### Exercise objective
A faithful copy of each record is required, minus the images.
*** Opening of Data to use ***
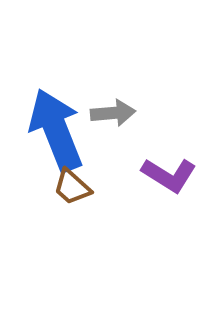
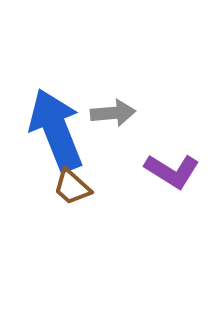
purple L-shape: moved 3 px right, 4 px up
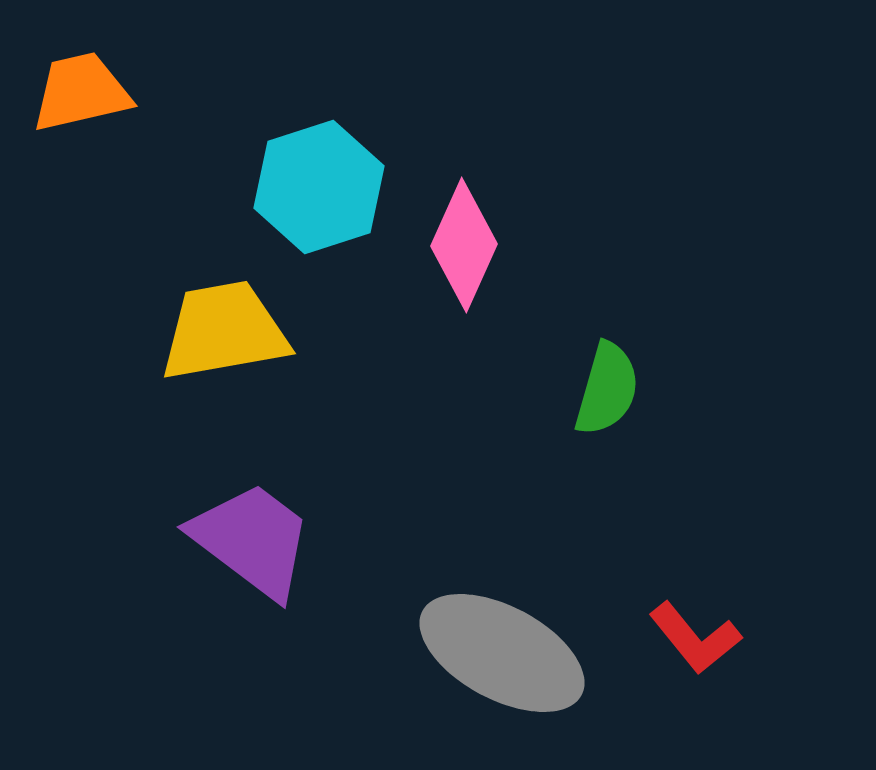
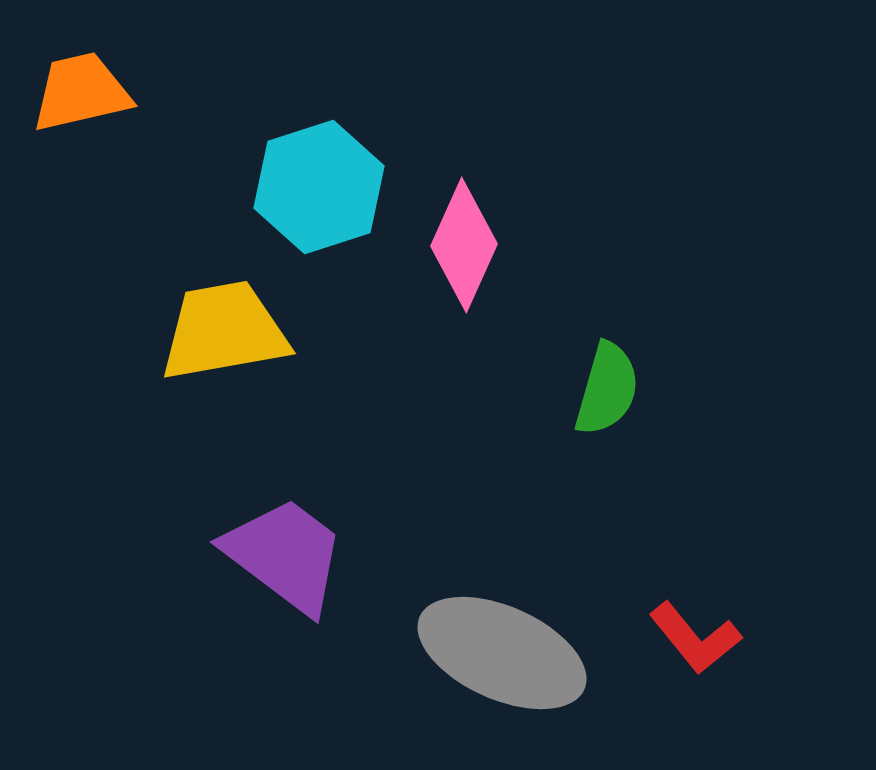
purple trapezoid: moved 33 px right, 15 px down
gray ellipse: rotated 4 degrees counterclockwise
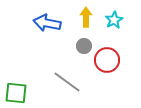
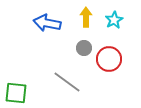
gray circle: moved 2 px down
red circle: moved 2 px right, 1 px up
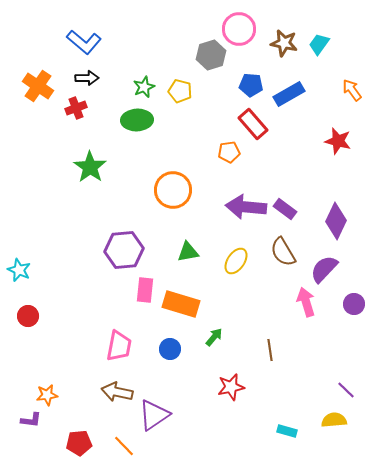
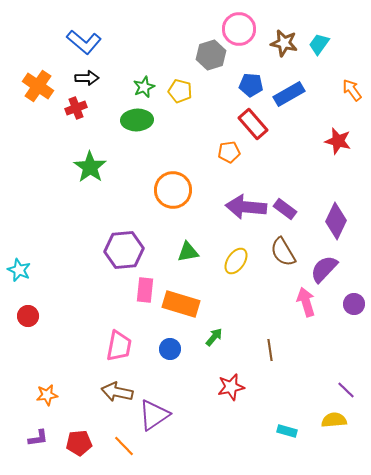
purple L-shape at (31, 420): moved 7 px right, 18 px down; rotated 15 degrees counterclockwise
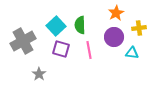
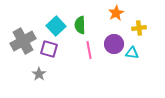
purple circle: moved 7 px down
purple square: moved 12 px left
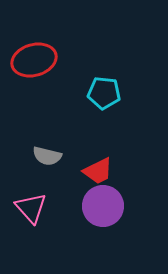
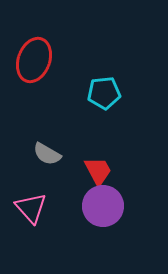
red ellipse: rotated 54 degrees counterclockwise
cyan pentagon: rotated 12 degrees counterclockwise
gray semicircle: moved 2 px up; rotated 16 degrees clockwise
red trapezoid: rotated 92 degrees counterclockwise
*** Close of Data to use ***
### Completed exercise
purple L-shape: moved 3 px right, 4 px up
purple trapezoid: moved 33 px right, 15 px down
gray ellipse: rotated 4 degrees counterclockwise
gray circle: moved 2 px down
red circle: moved 2 px right, 1 px up
purple L-shape at (31, 420): moved 7 px right, 18 px down; rotated 15 degrees counterclockwise
purple circle: moved 7 px down
purple square: moved 12 px left
red ellipse: rotated 54 degrees counterclockwise
cyan pentagon: rotated 12 degrees counterclockwise
gray semicircle: moved 2 px up; rotated 16 degrees clockwise
red trapezoid: rotated 92 degrees counterclockwise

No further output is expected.